Material shown
*** Block opens ***
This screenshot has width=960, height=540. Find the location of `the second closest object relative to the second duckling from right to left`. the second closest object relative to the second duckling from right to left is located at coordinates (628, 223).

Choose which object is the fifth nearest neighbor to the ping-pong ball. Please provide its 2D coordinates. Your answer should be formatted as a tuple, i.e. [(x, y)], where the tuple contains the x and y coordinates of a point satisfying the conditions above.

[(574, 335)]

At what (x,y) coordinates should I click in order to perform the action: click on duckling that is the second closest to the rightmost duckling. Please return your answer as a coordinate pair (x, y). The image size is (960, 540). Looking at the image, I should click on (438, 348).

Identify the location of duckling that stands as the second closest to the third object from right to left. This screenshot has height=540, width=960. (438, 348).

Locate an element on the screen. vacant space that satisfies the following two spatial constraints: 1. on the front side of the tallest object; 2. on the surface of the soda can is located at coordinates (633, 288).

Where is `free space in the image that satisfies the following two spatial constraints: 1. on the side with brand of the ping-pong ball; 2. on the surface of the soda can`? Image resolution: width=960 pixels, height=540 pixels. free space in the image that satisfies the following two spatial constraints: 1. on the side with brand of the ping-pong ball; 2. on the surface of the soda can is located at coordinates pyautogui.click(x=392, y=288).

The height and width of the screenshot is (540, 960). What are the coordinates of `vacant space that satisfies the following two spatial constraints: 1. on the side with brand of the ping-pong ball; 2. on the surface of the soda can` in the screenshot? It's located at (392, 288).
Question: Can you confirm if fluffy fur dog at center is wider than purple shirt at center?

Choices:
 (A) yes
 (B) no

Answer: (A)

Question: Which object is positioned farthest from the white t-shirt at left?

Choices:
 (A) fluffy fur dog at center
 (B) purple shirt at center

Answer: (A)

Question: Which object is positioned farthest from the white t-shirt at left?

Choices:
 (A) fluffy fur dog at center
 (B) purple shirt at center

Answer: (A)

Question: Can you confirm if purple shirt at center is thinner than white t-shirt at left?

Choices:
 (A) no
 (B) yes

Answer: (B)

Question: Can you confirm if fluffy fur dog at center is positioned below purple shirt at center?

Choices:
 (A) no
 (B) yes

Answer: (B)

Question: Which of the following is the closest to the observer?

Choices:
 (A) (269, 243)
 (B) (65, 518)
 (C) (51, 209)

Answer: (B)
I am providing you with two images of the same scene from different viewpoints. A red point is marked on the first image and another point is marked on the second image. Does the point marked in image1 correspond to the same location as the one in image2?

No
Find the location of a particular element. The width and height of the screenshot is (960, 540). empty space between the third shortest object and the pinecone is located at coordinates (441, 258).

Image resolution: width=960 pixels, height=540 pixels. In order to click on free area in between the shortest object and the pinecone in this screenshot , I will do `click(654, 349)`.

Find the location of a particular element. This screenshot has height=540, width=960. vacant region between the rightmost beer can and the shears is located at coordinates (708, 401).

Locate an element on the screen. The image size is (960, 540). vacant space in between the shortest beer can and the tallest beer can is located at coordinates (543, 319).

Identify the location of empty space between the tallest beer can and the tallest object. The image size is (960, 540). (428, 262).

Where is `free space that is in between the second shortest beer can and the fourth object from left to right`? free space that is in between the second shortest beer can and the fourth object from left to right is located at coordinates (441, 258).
*** Block closes ***
Exercise directions
Reproduce the listing above, swapping every "ping-pong ball" for "table tennis ball" and leaving all other text unchanged.

Result for this exercise
This screenshot has width=960, height=540. Find the location of `the second closest object relative to the second duckling from right to left`. the second closest object relative to the second duckling from right to left is located at coordinates (628, 223).

Choose which object is the fifth nearest neighbor to the table tennis ball. Please provide its 2D coordinates. Your answer should be formatted as a tuple, i.e. [(x, y)], where the tuple contains the x and y coordinates of a point satisfying the conditions above.

[(574, 335)]

At what (x,y) coordinates should I click in order to perform the action: click on duckling that is the second closest to the rightmost duckling. Please return your answer as a coordinate pair (x, y). The image size is (960, 540). Looking at the image, I should click on (438, 348).

Identify the location of duckling that stands as the second closest to the third object from right to left. This screenshot has height=540, width=960. (438, 348).

Locate an element on the screen. vacant space that satisfies the following two spatial constraints: 1. on the front side of the tallest object; 2. on the surface of the soda can is located at coordinates (633, 288).

Where is `free space in the image that satisfies the following two spatial constraints: 1. on the side with brand of the table tennis ball; 2. on the surface of the soda can`? Image resolution: width=960 pixels, height=540 pixels. free space in the image that satisfies the following two spatial constraints: 1. on the side with brand of the table tennis ball; 2. on the surface of the soda can is located at coordinates pyautogui.click(x=392, y=288).

The height and width of the screenshot is (540, 960). What are the coordinates of `vacant space that satisfies the following two spatial constraints: 1. on the side with brand of the table tennis ball; 2. on the surface of the soda can` in the screenshot? It's located at (392, 288).
Question: Can you confirm if fluffy fur dog at center is wider than purple shirt at center?

Choices:
 (A) yes
 (B) no

Answer: (A)

Question: Which object is positioned farthest from the white t-shirt at left?

Choices:
 (A) fluffy fur dog at center
 (B) purple shirt at center

Answer: (A)

Question: Which object is positioned farthest from the white t-shirt at left?

Choices:
 (A) fluffy fur dog at center
 (B) purple shirt at center

Answer: (A)

Question: Can you confirm if purple shirt at center is thinner than white t-shirt at left?

Choices:
 (A) no
 (B) yes

Answer: (B)

Question: Can you confirm if fluffy fur dog at center is positioned below purple shirt at center?

Choices:
 (A) no
 (B) yes

Answer: (B)

Question: Which of the following is the closest to the observer?

Choices:
 (A) (269, 243)
 (B) (65, 518)
 (C) (51, 209)

Answer: (B)
I am providing you with two images of the same scene from different viewpoints. A red point is marked on the first image and another point is marked on the second image. Does the point marked in image1 correspond to the same location as the one in image2?

No
Find the location of a particular element. The width and height of the screenshot is (960, 540). empty space between the third shortest object and the pinecone is located at coordinates (441, 258).

Image resolution: width=960 pixels, height=540 pixels. In order to click on free area in between the shortest object and the pinecone in this screenshot , I will do `click(654, 349)`.

Find the location of a particular element. This screenshot has height=540, width=960. vacant region between the rightmost beer can and the shears is located at coordinates (708, 401).

Locate an element on the screen. The image size is (960, 540). vacant space in between the shortest beer can and the tallest beer can is located at coordinates (543, 319).

Identify the location of empty space between the tallest beer can and the tallest object. The image size is (960, 540). (428, 262).

Where is `free space that is in between the second shortest beer can and the fourth object from left to right`? free space that is in between the second shortest beer can and the fourth object from left to right is located at coordinates (441, 258).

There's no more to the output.